▸ **Dataset entries**:
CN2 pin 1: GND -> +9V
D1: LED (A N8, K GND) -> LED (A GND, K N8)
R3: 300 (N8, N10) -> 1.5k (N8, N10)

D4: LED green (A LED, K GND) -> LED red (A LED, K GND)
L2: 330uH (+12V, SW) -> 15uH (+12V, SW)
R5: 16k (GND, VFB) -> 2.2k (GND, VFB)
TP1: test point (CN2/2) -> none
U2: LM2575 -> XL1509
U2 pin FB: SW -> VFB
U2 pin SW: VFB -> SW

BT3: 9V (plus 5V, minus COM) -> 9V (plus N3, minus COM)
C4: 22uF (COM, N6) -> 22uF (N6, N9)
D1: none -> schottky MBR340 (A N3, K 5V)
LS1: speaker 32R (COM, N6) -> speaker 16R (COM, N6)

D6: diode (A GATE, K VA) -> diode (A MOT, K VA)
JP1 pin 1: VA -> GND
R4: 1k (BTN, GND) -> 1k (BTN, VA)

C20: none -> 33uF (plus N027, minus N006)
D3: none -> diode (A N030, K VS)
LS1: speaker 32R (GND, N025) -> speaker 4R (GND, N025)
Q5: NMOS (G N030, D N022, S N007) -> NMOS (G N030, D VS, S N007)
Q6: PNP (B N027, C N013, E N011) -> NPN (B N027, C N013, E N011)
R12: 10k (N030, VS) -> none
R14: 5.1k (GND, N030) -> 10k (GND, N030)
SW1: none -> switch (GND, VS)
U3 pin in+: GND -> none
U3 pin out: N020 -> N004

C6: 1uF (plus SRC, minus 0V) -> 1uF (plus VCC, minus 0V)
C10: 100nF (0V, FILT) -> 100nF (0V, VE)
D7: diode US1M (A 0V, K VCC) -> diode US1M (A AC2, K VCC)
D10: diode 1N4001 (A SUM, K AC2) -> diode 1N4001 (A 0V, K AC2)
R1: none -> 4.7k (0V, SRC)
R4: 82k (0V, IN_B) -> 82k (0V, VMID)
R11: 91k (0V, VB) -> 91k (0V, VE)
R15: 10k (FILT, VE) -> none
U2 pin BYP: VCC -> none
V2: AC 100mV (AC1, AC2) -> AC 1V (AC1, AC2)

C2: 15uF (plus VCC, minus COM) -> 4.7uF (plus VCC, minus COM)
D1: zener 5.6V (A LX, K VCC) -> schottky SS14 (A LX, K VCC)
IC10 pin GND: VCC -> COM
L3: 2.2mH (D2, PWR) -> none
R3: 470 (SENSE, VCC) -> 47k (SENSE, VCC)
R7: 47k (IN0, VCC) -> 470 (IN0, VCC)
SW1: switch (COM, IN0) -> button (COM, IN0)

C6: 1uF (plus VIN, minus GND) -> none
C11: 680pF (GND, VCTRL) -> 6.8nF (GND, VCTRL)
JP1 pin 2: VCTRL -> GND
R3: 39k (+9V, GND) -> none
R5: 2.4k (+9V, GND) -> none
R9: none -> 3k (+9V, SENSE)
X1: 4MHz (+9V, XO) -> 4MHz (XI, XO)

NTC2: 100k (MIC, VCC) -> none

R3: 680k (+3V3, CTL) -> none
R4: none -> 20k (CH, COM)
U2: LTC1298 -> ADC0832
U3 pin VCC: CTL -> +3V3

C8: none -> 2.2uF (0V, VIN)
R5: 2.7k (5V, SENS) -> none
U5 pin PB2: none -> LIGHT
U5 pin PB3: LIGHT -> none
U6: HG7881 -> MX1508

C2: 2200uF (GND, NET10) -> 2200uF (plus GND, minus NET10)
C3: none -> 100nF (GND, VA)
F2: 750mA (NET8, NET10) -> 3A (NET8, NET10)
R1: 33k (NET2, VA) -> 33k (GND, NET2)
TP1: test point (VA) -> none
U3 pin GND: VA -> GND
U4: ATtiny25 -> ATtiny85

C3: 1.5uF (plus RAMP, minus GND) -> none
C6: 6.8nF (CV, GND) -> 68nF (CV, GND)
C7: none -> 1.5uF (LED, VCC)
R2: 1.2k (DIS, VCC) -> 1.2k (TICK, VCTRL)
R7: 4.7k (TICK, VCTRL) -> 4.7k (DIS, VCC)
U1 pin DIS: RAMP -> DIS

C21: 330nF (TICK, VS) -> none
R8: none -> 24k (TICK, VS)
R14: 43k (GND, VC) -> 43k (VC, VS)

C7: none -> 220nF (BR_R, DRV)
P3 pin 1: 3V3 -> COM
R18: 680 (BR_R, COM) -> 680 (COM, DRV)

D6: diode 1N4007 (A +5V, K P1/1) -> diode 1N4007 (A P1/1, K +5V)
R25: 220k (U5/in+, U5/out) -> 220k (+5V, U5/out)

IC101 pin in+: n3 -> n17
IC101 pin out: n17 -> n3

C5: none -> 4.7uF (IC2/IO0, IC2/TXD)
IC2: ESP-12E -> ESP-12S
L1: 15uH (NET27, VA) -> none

▸ **What you will do**: Using the entries above, return exactly the lines from the line with "U3 pin in+: GND -> none" to the line with "R1: none -> 4.7k (0V, SRC)", counting both of those lines.

▸ **Solution to this task**:
U3 pin in+: GND -> none
U3 pin out: N020 -> N004

C6: 1uF (plus SRC, minus 0V) -> 1uF (plus VCC, minus 0V)
C10: 100nF (0V, FILT) -> 100nF (0V, VE)
D7: diode US1M (A 0V, K VCC) -> diode US1M (A AC2, K VCC)
D10: diode 1N4001 (A SUM, K AC2) -> diode 1N4001 (A 0V, K AC2)
R1: none -> 4.7k (0V, SRC)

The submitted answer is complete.